* _RECORD SET_:
^^^^

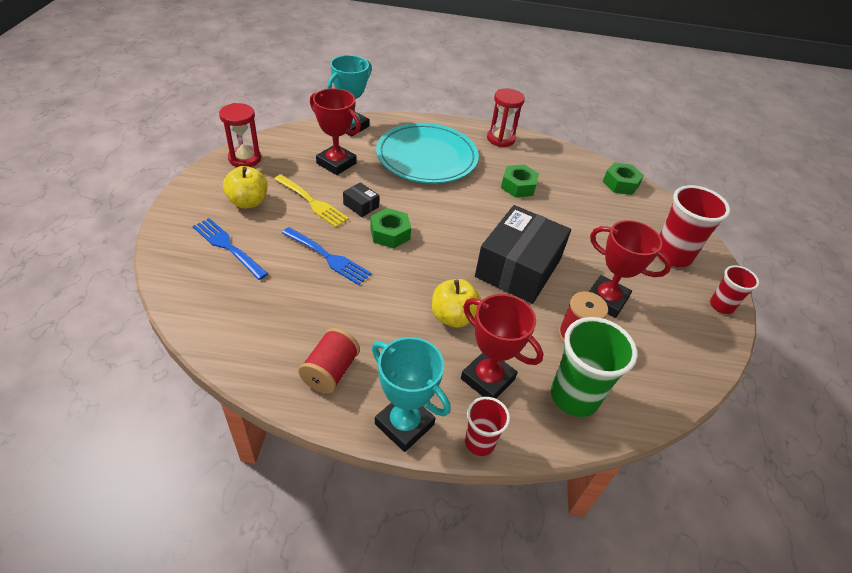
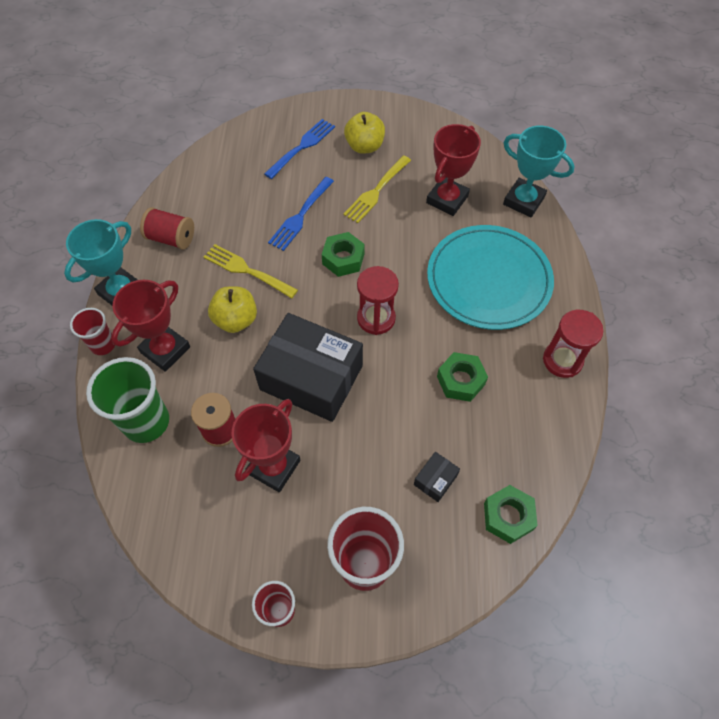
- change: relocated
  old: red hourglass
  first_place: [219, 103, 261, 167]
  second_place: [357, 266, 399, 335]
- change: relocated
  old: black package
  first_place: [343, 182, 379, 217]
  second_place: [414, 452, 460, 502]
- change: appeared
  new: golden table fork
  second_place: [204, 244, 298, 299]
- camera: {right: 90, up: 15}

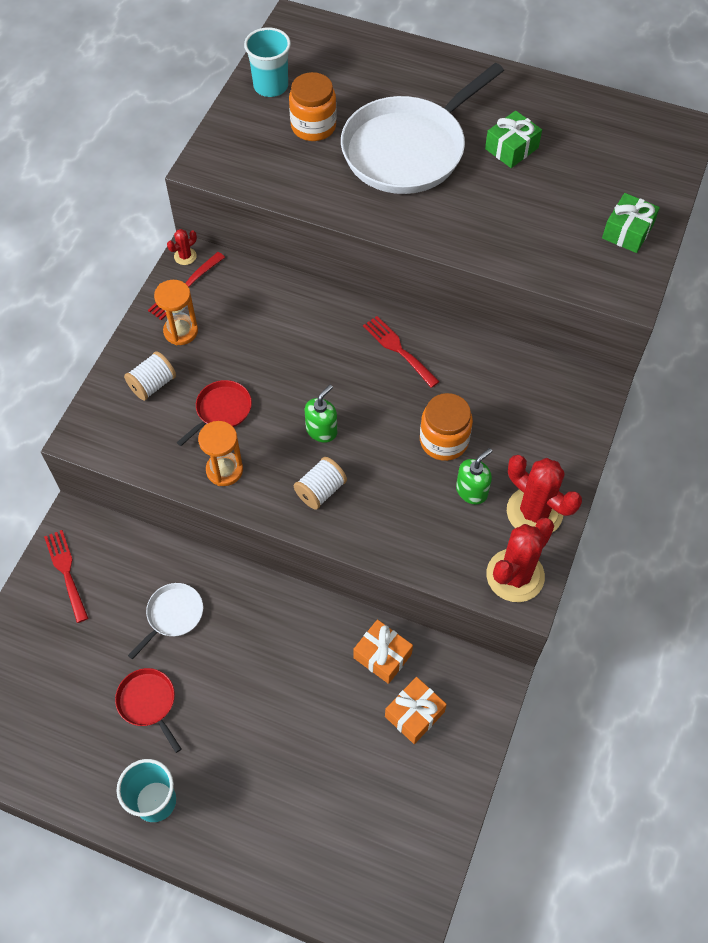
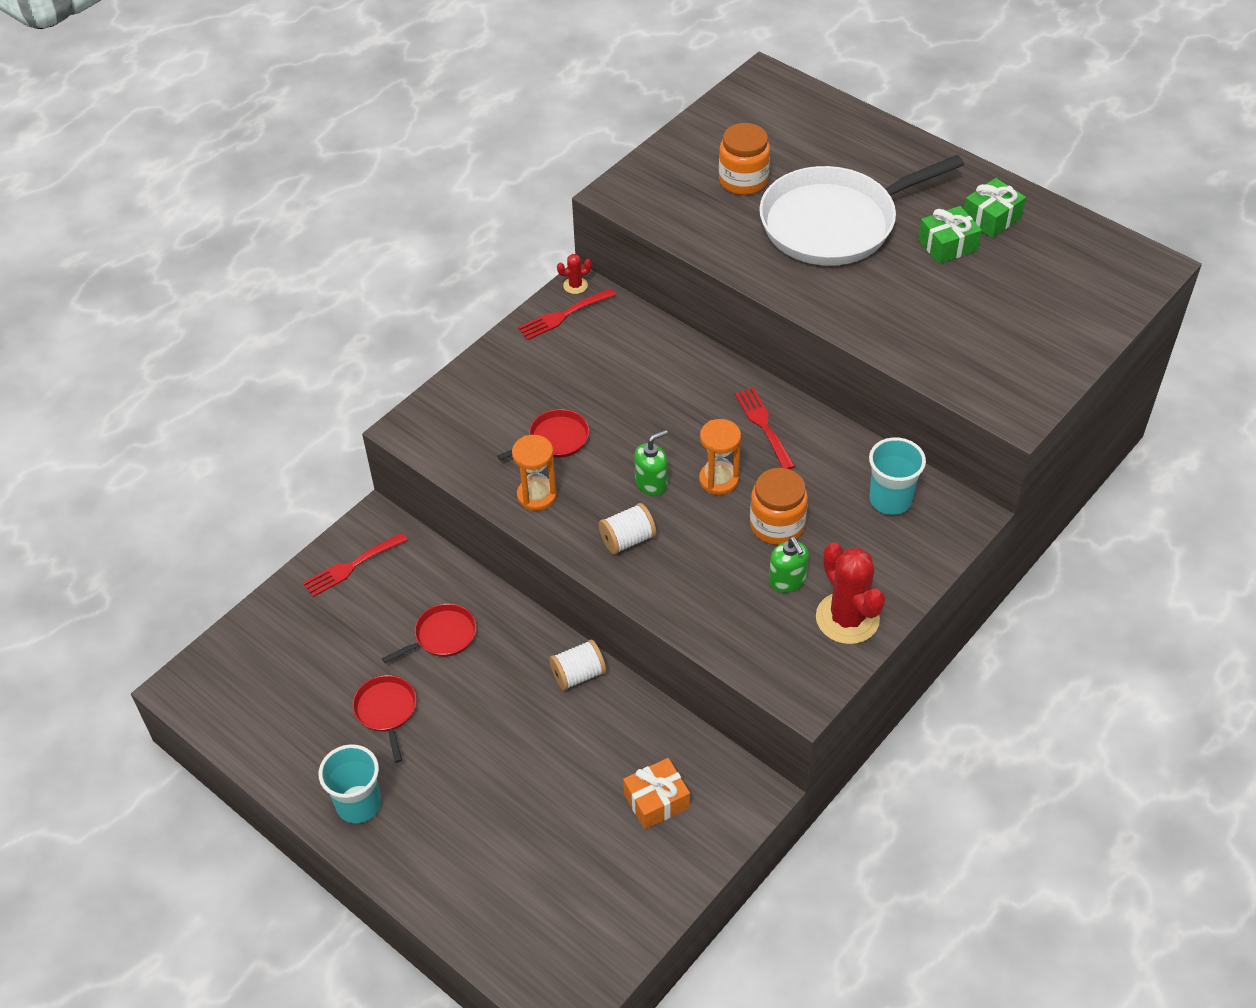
- change: relocated
  old: teal beaker
  first_place: [244, 27, 291, 97]
  second_place: [869, 437, 926, 515]
- change: relocated
  old: emerald present
  first_place: [602, 193, 660, 253]
  second_place: [964, 178, 1026, 238]
- change: relocated
  old: orange-coloured hourglass
  first_place: [154, 280, 198, 345]
  second_place: [699, 419, 741, 495]
- change: relocated
  old: white spool
  first_place: [124, 351, 176, 401]
  second_place: [549, 639, 606, 691]
- change: spun
  old: emerald pump bottle
  first_place: [456, 448, 492, 505]
  second_place: [769, 537, 809, 593]
  degrees: 90
- change: missing
  old: red saguaro cactus
  first_place: [486, 518, 554, 602]
- change: spun
  old: red table fork
  first_place: [44, 530, 88, 623]
  second_place: [303, 533, 408, 597]
  degrees: -120
- change: colour
  old: white frying pan
  new: red frying pan
  first_place: [128, 583, 203, 659]
  second_place: [382, 603, 476, 663]
- change: missing
  old: orange-coloured present
  first_place: [353, 619, 413, 684]
- camera: {right: 20, up: -10}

^^^^

* _WHAT TO DO_: Please print the material exactly as given above, omitting the pictures.

* _REPLY TO THE TASK_:
- change: relocated
  old: red hourglass
  first_place: [219, 103, 261, 167]
  second_place: [357, 266, 399, 335]
- change: relocated
  old: black package
  first_place: [343, 182, 379, 217]
  second_place: [414, 452, 460, 502]
- change: appeared
  new: golden table fork
  second_place: [204, 244, 298, 299]
- camera: {right: 90, up: 15}

- change: relocated
  old: teal beaker
  first_place: [244, 27, 291, 97]
  second_place: [869, 437, 926, 515]
- change: relocated
  old: emerald present
  first_place: [602, 193, 660, 253]
  second_place: [964, 178, 1026, 238]
- change: relocated
  old: orange-coloured hourglass
  first_place: [154, 280, 198, 345]
  second_place: [699, 419, 741, 495]
- change: relocated
  old: white spool
  first_place: [124, 351, 176, 401]
  second_place: [549, 639, 606, 691]
- change: spun
  old: emerald pump bottle
  first_place: [456, 448, 492, 505]
  second_place: [769, 537, 809, 593]
  degrees: 90
- change: missing
  old: red saguaro cactus
  first_place: [486, 518, 554, 602]
- change: spun
  old: red table fork
  first_place: [44, 530, 88, 623]
  second_place: [303, 533, 408, 597]
  degrees: -120
- change: colour
  old: white frying pan
  new: red frying pan
  first_place: [128, 583, 203, 659]
  second_place: [382, 603, 476, 663]
- change: missing
  old: orange-coloured present
  first_place: [353, 619, 413, 684]
- camera: {right: 20, up: -10}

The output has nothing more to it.